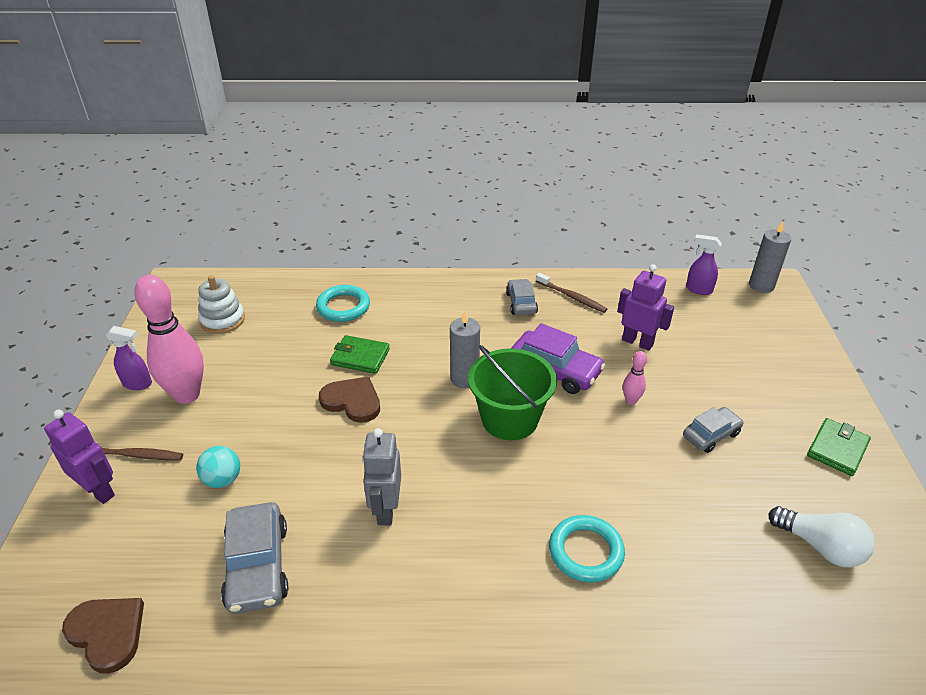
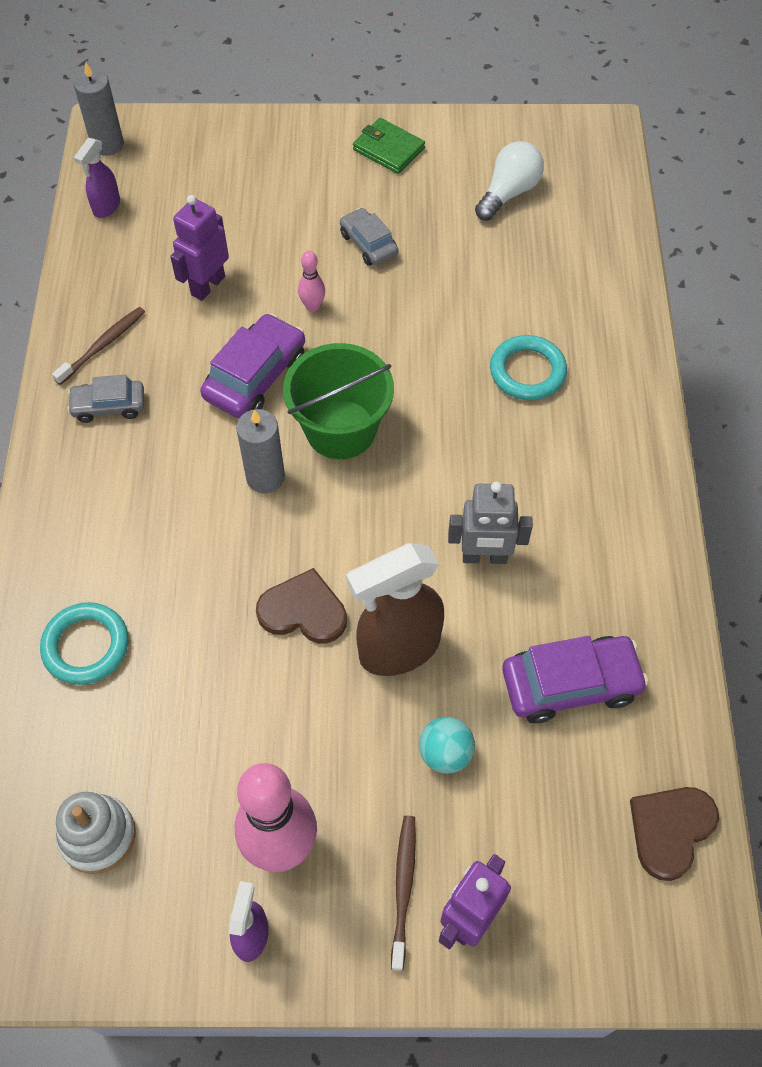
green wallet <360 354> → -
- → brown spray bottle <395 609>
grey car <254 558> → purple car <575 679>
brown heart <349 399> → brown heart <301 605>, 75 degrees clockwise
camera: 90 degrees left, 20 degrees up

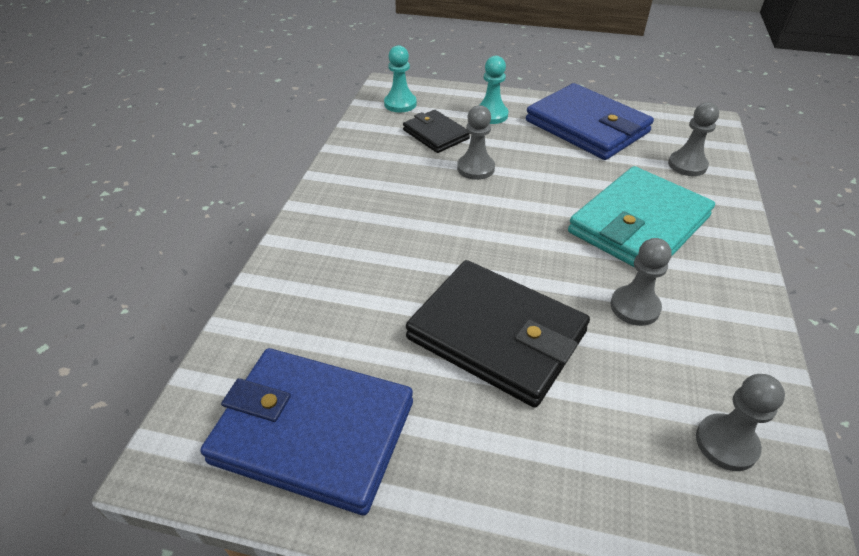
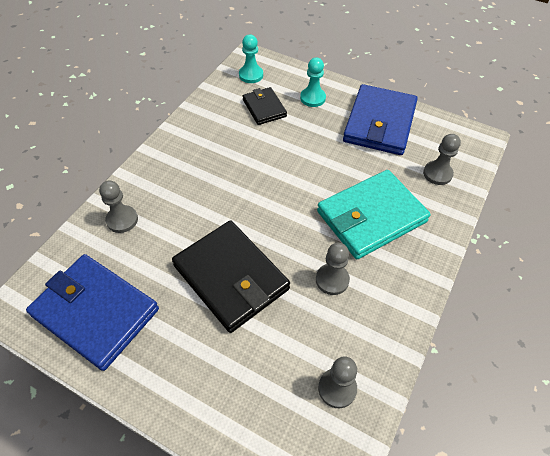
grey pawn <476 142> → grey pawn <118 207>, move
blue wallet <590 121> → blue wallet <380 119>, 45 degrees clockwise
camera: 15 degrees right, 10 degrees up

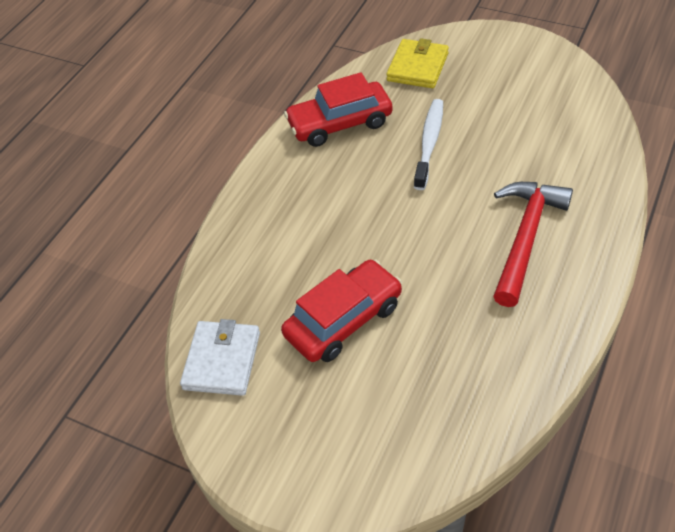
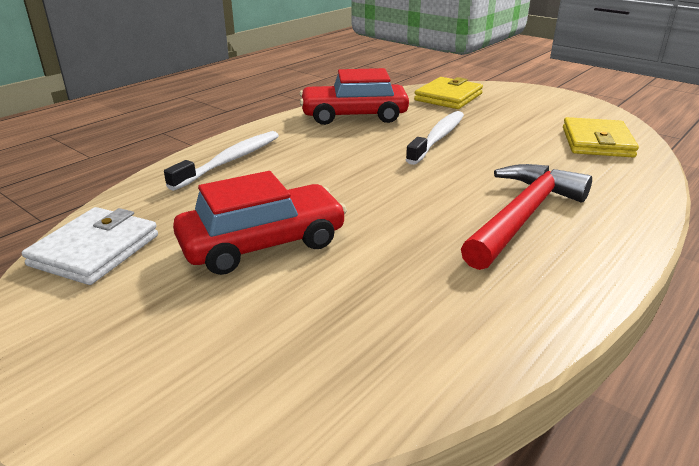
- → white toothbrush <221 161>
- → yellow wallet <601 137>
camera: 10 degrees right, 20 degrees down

-=-=-=-=-

### Aim of the exercise
Take the lines from the one that contains "camera: 90 degrees left, 20 degrees up" down to the last line of the listing above, both included, and set them down exactly, leaving out pictures.

### Answer box
camera: 90 degrees left, 20 degrees up

grey pawn <476 142> → grey pawn <118 207>, move
blue wallet <590 121> → blue wallet <380 119>, 45 degrees clockwise
camera: 15 degrees right, 10 degrees up

- → white toothbrush <221 161>
- → yellow wallet <601 137>
camera: 10 degrees right, 20 degrees down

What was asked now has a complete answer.